**WORK TO BE COMPLETED**
Reproduce the listing below line for line, keeping every character unchanged.

**EXERCISE MATERIALS**
________
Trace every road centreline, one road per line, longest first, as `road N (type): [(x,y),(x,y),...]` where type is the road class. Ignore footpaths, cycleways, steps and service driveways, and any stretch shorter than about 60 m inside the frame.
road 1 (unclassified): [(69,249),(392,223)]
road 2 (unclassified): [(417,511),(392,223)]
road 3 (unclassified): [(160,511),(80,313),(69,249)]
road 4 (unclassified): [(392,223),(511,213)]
________
**SOLUTION TO THIS TASK**
Trace every road centreline, one road per line, longest first, as `road N (type): [(x,y),(x,y),...]` where type is the road class. Ignore footpaths, cycleways, steps and service driveways, and any stretch shorter than about 60 m inside the frame.
road 1 (unclassified): [(69,249),(392,223)]
road 2 (unclassified): [(417,511),(392,223)]
road 3 (unclassified): [(160,511),(80,313),(69,249)]
road 4 (unclassified): [(392,223),(511,213)]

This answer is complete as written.